- Data in this exercise -
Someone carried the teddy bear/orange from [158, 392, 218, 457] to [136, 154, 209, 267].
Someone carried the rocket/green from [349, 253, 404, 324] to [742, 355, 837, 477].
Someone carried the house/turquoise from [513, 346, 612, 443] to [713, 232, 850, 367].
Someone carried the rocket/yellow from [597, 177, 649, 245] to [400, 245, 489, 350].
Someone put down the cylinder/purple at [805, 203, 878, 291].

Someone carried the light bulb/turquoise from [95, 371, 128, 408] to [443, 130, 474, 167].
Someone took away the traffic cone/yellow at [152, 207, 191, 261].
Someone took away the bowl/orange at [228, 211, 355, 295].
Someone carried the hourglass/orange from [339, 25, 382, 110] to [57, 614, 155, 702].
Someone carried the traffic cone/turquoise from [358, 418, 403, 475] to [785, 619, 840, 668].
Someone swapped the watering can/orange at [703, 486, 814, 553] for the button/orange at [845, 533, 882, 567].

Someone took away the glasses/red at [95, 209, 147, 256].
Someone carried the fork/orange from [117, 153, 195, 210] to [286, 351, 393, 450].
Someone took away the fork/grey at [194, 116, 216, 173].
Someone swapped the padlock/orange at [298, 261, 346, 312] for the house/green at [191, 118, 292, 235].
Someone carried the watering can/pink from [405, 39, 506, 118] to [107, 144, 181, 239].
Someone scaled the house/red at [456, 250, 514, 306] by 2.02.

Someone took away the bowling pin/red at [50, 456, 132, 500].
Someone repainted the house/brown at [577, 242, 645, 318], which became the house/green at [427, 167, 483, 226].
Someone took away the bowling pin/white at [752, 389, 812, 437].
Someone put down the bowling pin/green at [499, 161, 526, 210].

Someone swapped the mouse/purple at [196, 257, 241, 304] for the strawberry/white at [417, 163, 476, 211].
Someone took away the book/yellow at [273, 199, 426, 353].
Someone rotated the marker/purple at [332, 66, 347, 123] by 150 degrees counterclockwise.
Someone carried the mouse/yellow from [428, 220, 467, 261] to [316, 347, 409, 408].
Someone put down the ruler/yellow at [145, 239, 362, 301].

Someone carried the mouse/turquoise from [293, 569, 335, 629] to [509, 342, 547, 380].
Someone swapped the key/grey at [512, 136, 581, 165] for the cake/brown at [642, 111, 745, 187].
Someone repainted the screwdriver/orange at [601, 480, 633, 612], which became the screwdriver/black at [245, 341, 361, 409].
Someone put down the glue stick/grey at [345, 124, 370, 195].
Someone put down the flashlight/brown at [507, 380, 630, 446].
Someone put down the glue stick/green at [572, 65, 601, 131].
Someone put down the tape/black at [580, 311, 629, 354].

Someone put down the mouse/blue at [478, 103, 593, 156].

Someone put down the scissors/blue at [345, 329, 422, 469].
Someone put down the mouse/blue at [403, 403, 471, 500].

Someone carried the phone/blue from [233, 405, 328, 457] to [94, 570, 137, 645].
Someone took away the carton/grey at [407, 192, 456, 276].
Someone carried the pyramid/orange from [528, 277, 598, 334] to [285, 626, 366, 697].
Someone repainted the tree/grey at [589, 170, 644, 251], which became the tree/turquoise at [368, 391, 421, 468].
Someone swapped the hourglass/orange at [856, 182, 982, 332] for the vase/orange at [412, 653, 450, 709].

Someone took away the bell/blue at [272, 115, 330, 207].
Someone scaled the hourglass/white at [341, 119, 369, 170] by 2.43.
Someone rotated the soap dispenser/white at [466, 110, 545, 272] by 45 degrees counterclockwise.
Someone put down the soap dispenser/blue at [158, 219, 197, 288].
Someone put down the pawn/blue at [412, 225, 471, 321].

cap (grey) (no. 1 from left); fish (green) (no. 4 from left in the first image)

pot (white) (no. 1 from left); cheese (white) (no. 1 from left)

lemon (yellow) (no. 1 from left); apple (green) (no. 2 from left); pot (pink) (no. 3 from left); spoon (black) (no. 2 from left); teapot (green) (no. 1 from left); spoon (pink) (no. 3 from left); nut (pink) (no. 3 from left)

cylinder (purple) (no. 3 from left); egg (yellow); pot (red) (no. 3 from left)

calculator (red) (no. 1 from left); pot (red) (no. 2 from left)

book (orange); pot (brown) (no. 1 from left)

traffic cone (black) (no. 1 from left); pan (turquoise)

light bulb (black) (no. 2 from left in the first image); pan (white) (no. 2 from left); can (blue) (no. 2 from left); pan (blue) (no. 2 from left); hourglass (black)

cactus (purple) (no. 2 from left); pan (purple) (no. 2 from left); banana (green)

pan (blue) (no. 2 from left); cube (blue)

- What the task requires -
Output every record above, exactly as written.

- Written reply -
Someone carried the teddy bear/orange from [158, 392, 218, 457] to [136, 154, 209, 267].
Someone carried the rocket/green from [349, 253, 404, 324] to [742, 355, 837, 477].
Someone carried the house/turquoise from [513, 346, 612, 443] to [713, 232, 850, 367].
Someone carried the rocket/yellow from [597, 177, 649, 245] to [400, 245, 489, 350].
Someone put down the cylinder/purple at [805, 203, 878, 291].

Someone carried the light bulb/turquoise from [95, 371, 128, 408] to [443, 130, 474, 167].
Someone took away the traffic cone/yellow at [152, 207, 191, 261].
Someone took away the bowl/orange at [228, 211, 355, 295].
Someone carried the hourglass/orange from [339, 25, 382, 110] to [57, 614, 155, 702].
Someone carried the traffic cone/turquoise from [358, 418, 403, 475] to [785, 619, 840, 668].
Someone swapped the watering can/orange at [703, 486, 814, 553] for the button/orange at [845, 533, 882, 567].

Someone took away the glasses/red at [95, 209, 147, 256].
Someone carried the fork/orange from [117, 153, 195, 210] to [286, 351, 393, 450].
Someone took away the fork/grey at [194, 116, 216, 173].
Someone swapped the padlock/orange at [298, 261, 346, 312] for the house/green at [191, 118, 292, 235].
Someone carried the watering can/pink from [405, 39, 506, 118] to [107, 144, 181, 239].
Someone scaled the house/red at [456, 250, 514, 306] by 2.02.

Someone took away the bowling pin/red at [50, 456, 132, 500].
Someone repainted the house/brown at [577, 242, 645, 318], which became the house/green at [427, 167, 483, 226].
Someone took away the bowling pin/white at [752, 389, 812, 437].
Someone put down the bowling pin/green at [499, 161, 526, 210].

Someone swapped the mouse/purple at [196, 257, 241, 304] for the strawberry/white at [417, 163, 476, 211].
Someone took away the book/yellow at [273, 199, 426, 353].
Someone rotated the marker/purple at [332, 66, 347, 123] by 150 degrees counterclockwise.
Someone carried the mouse/yellow from [428, 220, 467, 261] to [316, 347, 409, 408].
Someone put down the ruler/yellow at [145, 239, 362, 301].

Someone carried the mouse/turquoise from [293, 569, 335, 629] to [509, 342, 547, 380].
Someone swapped the key/grey at [512, 136, 581, 165] for the cake/brown at [642, 111, 745, 187].
Someone repainted the screwdriver/orange at [601, 480, 633, 612], which became the screwdriver/black at [245, 341, 361, 409].
Someone put down the glue stick/grey at [345, 124, 370, 195].
Someone put down the flashlight/brown at [507, 380, 630, 446].
Someone put down the glue stick/green at [572, 65, 601, 131].
Someone put down the tape/black at [580, 311, 629, 354].

Someone put down the mouse/blue at [478, 103, 593, 156].

Someone put down the scissors/blue at [345, 329, 422, 469].
Someone put down the mouse/blue at [403, 403, 471, 500].

Someone carried the phone/blue from [233, 405, 328, 457] to [94, 570, 137, 645].
Someone took away the carton/grey at [407, 192, 456, 276].
Someone carried the pyramid/orange from [528, 277, 598, 334] to [285, 626, 366, 697].
Someone repainted the tree/grey at [589, 170, 644, 251], which became the tree/turquoise at [368, 391, 421, 468].
Someone swapped the hourglass/orange at [856, 182, 982, 332] for the vase/orange at [412, 653, 450, 709].

Someone took away the bell/blue at [272, 115, 330, 207].
Someone scaled the hourglass/white at [341, 119, 369, 170] by 2.43.
Someone rotated the soap dispenser/white at [466, 110, 545, 272] by 45 degrees counterclockwise.
Someone put down the soap dispenser/blue at [158, 219, 197, 288].
Someone put down the pawn/blue at [412, 225, 471, 321].

cap (grey) (no. 1 from left); fish (green) (no. 4 from left in the first image)

pot (white) (no. 1 from left); cheese (white) (no. 1 from left)

lemon (yellow) (no. 1 from left); apple (green) (no. 2 from left); pot (pink) (no. 3 from left); spoon (black) (no. 2 from left); teapot (green) (no. 1 from left); spoon (pink) (no. 3 from left); nut (pink) (no. 3 from left)

cylinder (purple) (no. 3 from left); egg (yellow); pot (red) (no. 3 from left)

calculator (red) (no. 1 from left); pot (red) (no. 2 from left)

book (orange); pot (brown) (no. 1 from left)

traffic cone (black) (no. 1 from left); pan (turquoise)

light bulb (black) (no. 2 from left in the first image); pan (white) (no. 2 from left); can (blue) (no. 2 from left); pan (blue) (no. 2 from left); hourglass (black)

cactus (purple) (no. 2 from left); pan (purple) (no. 2 from left); banana (green)

pan (blue) (no. 2 from left); cube (blue)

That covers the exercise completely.